Stored dataset items:
----
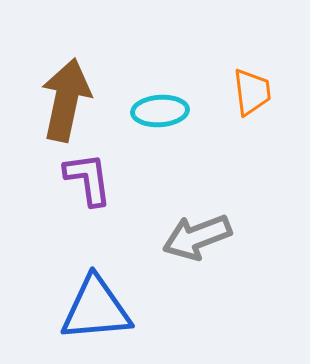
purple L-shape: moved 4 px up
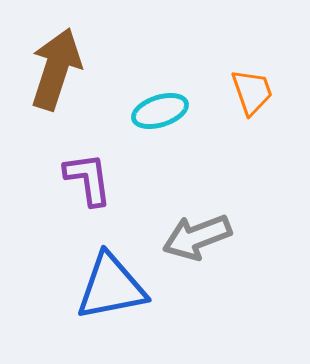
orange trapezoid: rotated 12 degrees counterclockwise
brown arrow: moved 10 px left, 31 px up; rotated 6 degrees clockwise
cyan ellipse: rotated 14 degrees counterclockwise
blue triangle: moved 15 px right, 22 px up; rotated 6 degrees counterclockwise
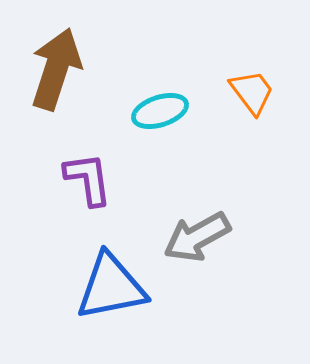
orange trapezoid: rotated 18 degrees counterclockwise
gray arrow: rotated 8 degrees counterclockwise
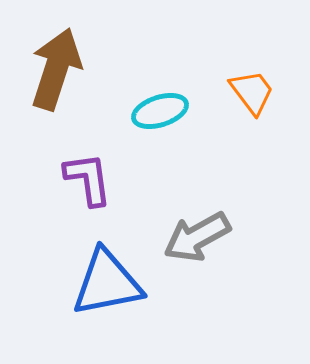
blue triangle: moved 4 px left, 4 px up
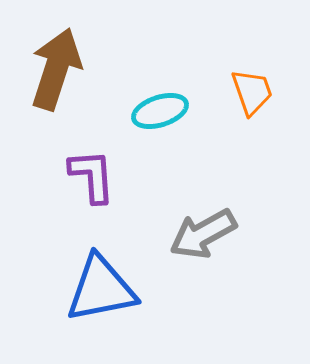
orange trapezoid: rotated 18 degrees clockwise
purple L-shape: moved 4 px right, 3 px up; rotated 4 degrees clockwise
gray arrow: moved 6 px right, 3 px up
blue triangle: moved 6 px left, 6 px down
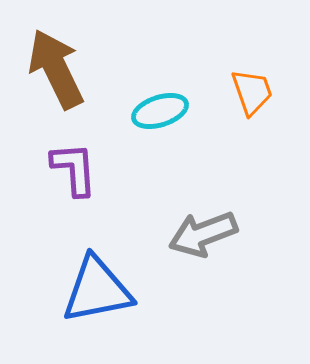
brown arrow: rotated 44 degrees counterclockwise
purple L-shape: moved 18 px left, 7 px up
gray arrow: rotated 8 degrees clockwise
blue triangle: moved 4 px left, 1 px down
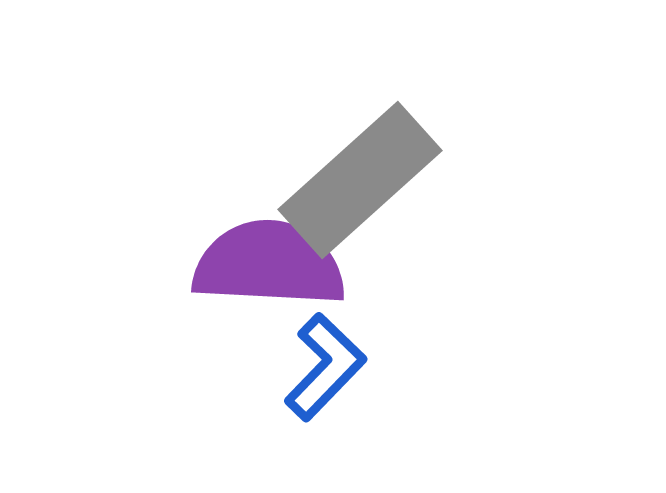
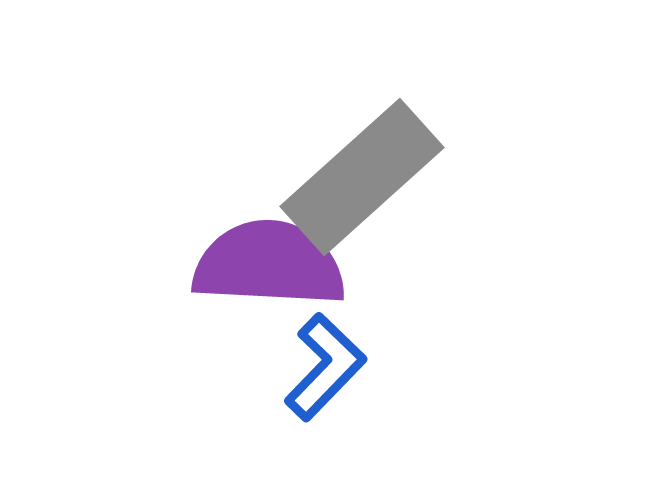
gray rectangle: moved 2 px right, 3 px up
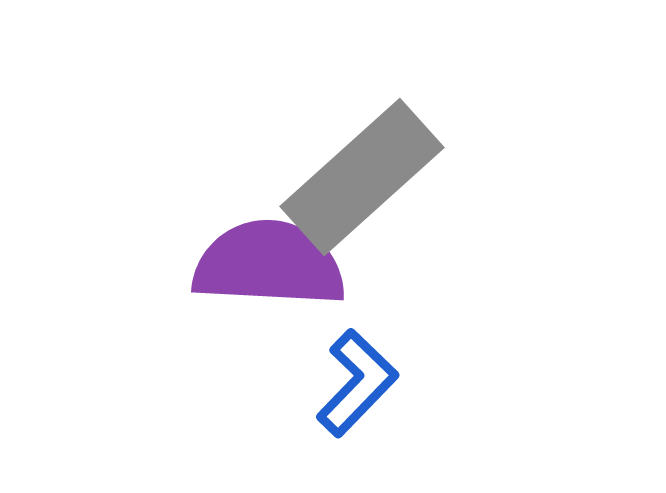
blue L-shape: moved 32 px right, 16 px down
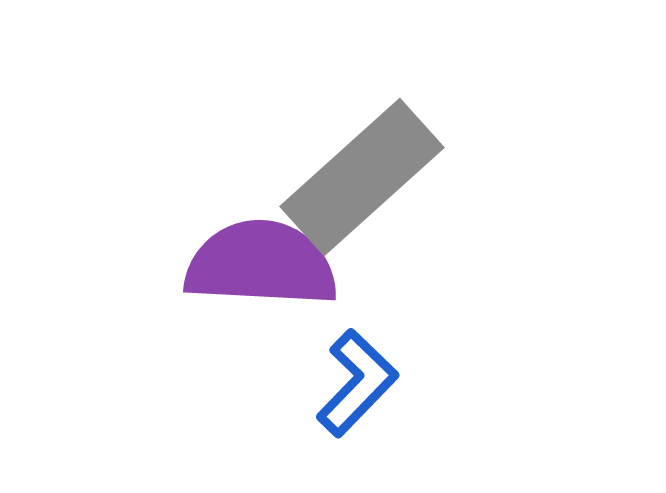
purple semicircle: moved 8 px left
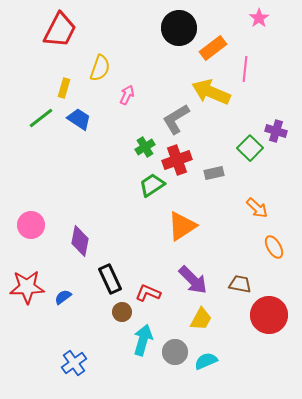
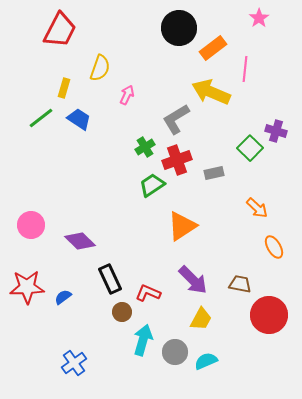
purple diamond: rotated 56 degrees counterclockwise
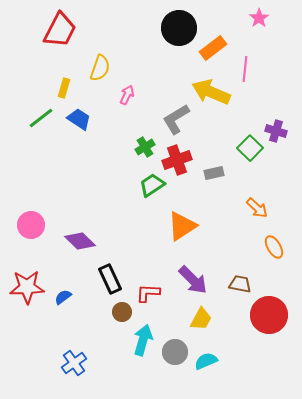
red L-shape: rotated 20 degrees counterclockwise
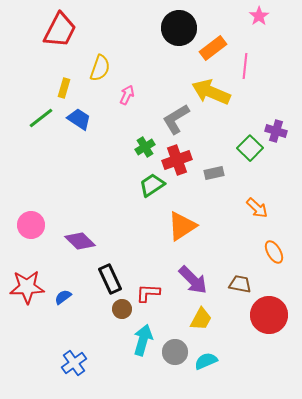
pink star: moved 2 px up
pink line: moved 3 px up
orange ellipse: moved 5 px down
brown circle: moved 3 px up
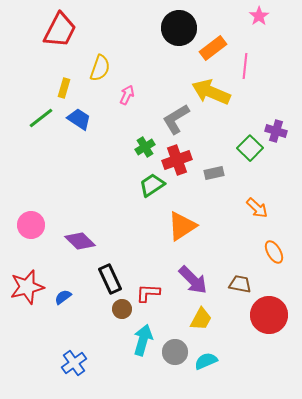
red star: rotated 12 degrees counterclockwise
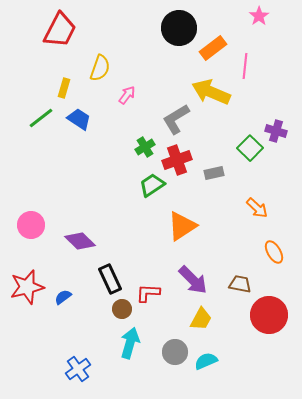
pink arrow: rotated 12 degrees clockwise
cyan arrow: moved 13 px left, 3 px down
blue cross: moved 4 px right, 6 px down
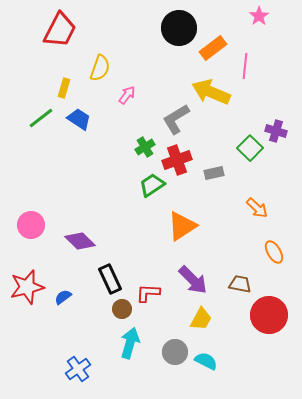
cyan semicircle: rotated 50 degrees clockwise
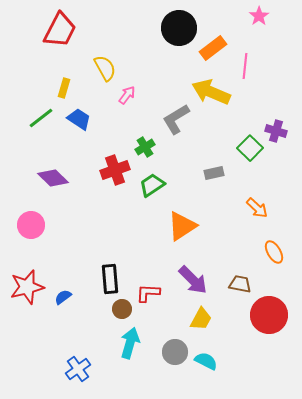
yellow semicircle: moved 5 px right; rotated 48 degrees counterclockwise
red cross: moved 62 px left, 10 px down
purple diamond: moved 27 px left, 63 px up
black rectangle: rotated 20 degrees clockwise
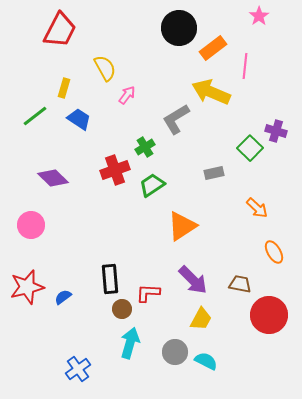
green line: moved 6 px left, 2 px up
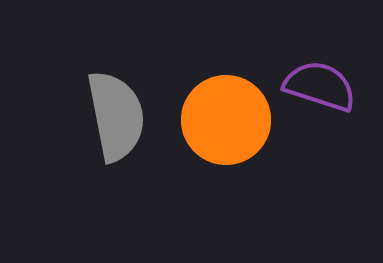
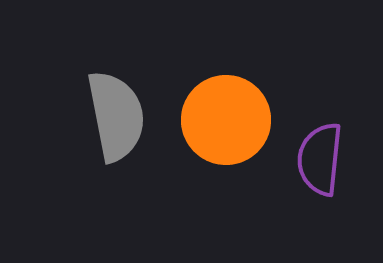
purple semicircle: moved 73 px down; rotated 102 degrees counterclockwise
----
_WORK TO DO:_ Put all of the records above into a numbered list, skipping any blank lines. Leave the pictures out of your answer.

_TASK ANSWER:_
1. purple L-shape: moved 4 px up
2. orange trapezoid: rotated 12 degrees counterclockwise
3. brown arrow: moved 10 px left, 31 px up; rotated 6 degrees clockwise
4. cyan ellipse: rotated 14 degrees counterclockwise
5. blue triangle: moved 15 px right, 22 px up; rotated 6 degrees counterclockwise
6. orange trapezoid: rotated 18 degrees counterclockwise
7. gray arrow: rotated 8 degrees counterclockwise
8. blue triangle: moved 4 px left, 4 px up
9. orange trapezoid: rotated 18 degrees clockwise
10. purple L-shape: moved 4 px right, 3 px up; rotated 4 degrees clockwise
11. gray arrow: moved 6 px right, 3 px up
12. blue triangle: moved 6 px left, 6 px down
13. brown arrow: rotated 44 degrees counterclockwise
14. purple L-shape: moved 18 px left, 7 px up
15. gray arrow: rotated 8 degrees clockwise
16. blue triangle: moved 4 px left, 1 px down
17. gray rectangle: moved 2 px right, 3 px up
18. blue L-shape: moved 32 px right, 16 px down
19. purple semicircle: moved 8 px left
20. purple diamond: rotated 56 degrees counterclockwise
21. red L-shape: rotated 20 degrees counterclockwise
22. pink star: moved 2 px up
23. pink line: moved 3 px up
24. orange ellipse: moved 5 px down
25. brown circle: moved 3 px up
26. red star: rotated 12 degrees counterclockwise
27. pink arrow: rotated 12 degrees clockwise
28. cyan arrow: moved 13 px left, 3 px down
29. blue cross: moved 4 px right, 6 px down
30. cyan semicircle: rotated 50 degrees clockwise
31. yellow semicircle: moved 5 px right; rotated 48 degrees counterclockwise
32. red cross: moved 62 px left, 10 px down
33. purple diamond: moved 27 px left, 63 px up
34. black rectangle: rotated 20 degrees clockwise
35. green line: moved 6 px left, 2 px up
36. purple semicircle: moved 73 px down; rotated 102 degrees counterclockwise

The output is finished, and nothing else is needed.